= WHAT YOU ARE ASKED TO DO =
Give again, word for word, each line below starting at the one that contains "orange star: (73, 126) -> (18, 122), moved" and ending at the one that contains "orange star: (161, 151) -> (141, 151), moved".

--------------------

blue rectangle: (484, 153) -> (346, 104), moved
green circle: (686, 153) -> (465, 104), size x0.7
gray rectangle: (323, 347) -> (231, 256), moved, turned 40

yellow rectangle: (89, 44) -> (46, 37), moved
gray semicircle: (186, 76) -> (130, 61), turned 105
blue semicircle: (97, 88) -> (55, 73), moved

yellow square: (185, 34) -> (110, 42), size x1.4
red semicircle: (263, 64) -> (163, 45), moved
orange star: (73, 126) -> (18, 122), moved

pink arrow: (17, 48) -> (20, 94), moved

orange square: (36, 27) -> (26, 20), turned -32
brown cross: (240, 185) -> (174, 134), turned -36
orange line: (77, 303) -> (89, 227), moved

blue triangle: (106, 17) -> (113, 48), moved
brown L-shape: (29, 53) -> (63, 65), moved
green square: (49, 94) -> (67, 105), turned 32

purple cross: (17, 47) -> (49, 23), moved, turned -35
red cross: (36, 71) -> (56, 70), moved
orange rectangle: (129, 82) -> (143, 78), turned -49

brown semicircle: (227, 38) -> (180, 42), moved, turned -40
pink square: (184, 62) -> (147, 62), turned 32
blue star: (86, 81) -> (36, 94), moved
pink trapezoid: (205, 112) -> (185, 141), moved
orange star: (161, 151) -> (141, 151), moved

--------------------

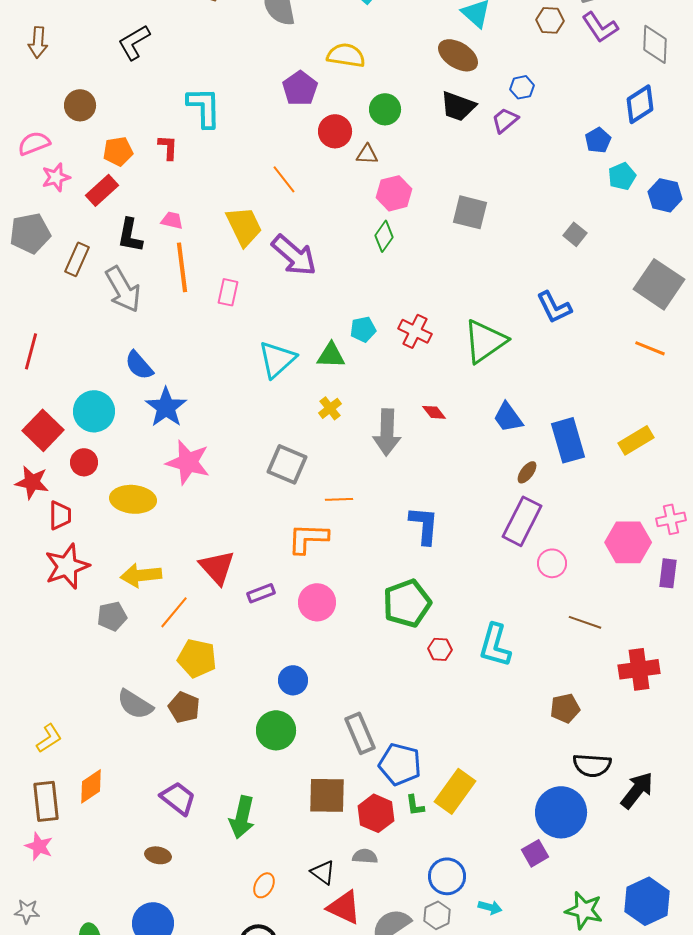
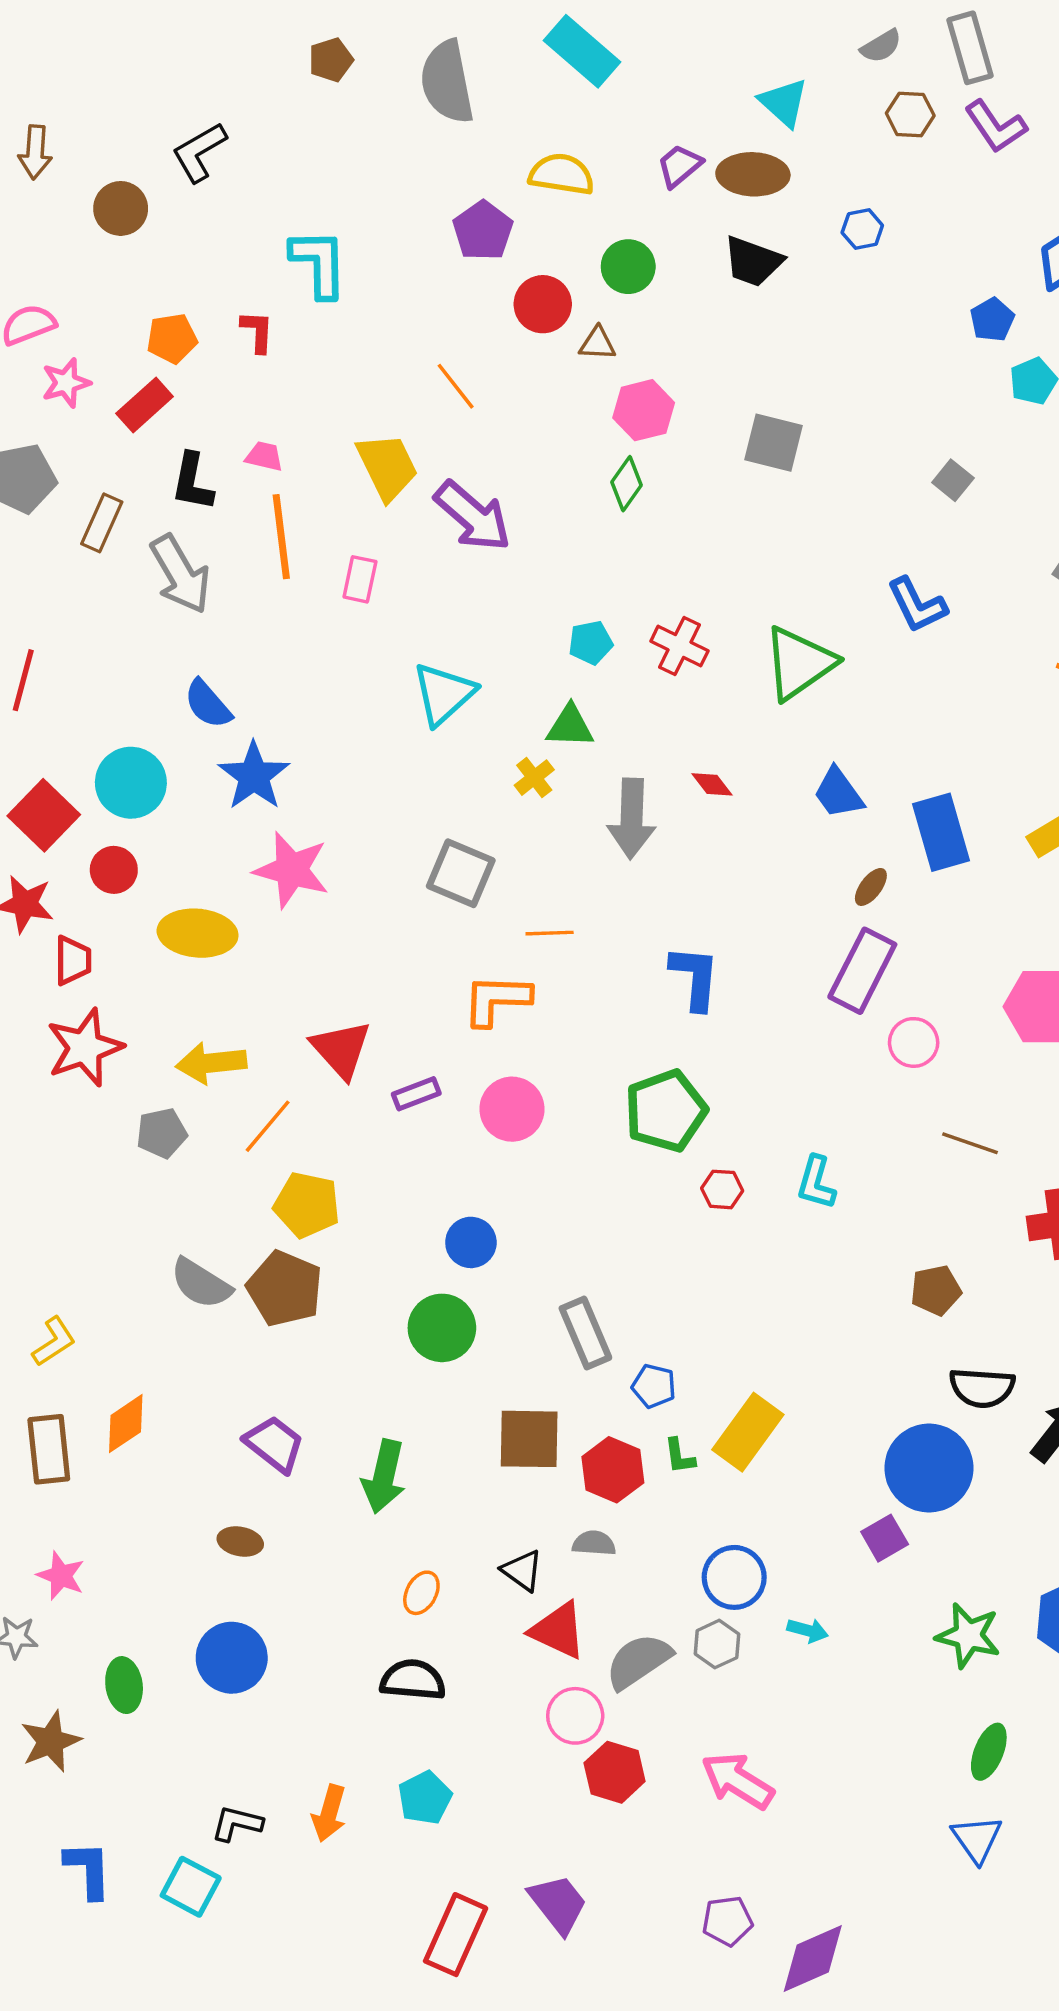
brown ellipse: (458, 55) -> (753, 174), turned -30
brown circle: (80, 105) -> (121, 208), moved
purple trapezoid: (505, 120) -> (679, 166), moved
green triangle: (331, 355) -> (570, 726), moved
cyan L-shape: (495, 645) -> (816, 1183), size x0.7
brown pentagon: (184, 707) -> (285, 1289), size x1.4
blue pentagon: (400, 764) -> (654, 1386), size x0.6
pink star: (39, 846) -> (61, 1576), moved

--------------------

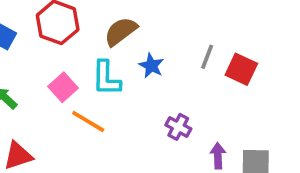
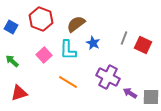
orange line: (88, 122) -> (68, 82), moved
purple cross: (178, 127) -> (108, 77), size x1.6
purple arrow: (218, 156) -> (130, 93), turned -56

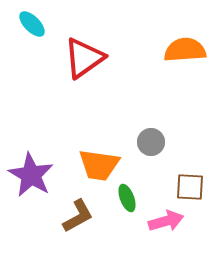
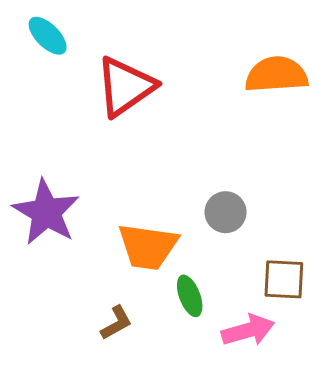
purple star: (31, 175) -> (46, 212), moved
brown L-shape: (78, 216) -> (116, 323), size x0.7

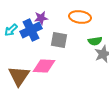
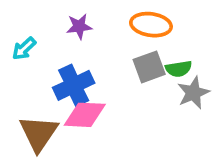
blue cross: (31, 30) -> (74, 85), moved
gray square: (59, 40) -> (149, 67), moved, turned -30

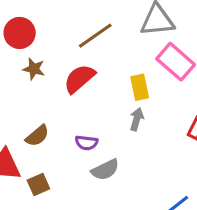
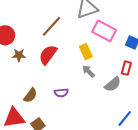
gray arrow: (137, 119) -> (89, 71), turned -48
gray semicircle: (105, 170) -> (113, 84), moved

--------------------

= EXERCISE SOLUTION =
orange star: (73, 126) -> (18, 122), moved

pink arrow: (17, 48) -> (20, 94), moved

orange square: (36, 27) -> (26, 20), turned -32
brown cross: (240, 185) -> (174, 134), turned -36
orange line: (77, 303) -> (89, 227), moved

blue triangle: (106, 17) -> (113, 48), moved
brown L-shape: (29, 53) -> (63, 65), moved
green square: (49, 94) -> (67, 105), turned 32

purple cross: (17, 47) -> (49, 23), moved, turned -35
red cross: (36, 71) -> (56, 70), moved
orange rectangle: (129, 82) -> (143, 78), turned -49

brown semicircle: (227, 38) -> (180, 42), moved, turned -40
pink square: (184, 62) -> (147, 62), turned 32
blue star: (86, 81) -> (36, 94), moved
pink trapezoid: (205, 112) -> (185, 141), moved
orange star: (161, 151) -> (141, 151), moved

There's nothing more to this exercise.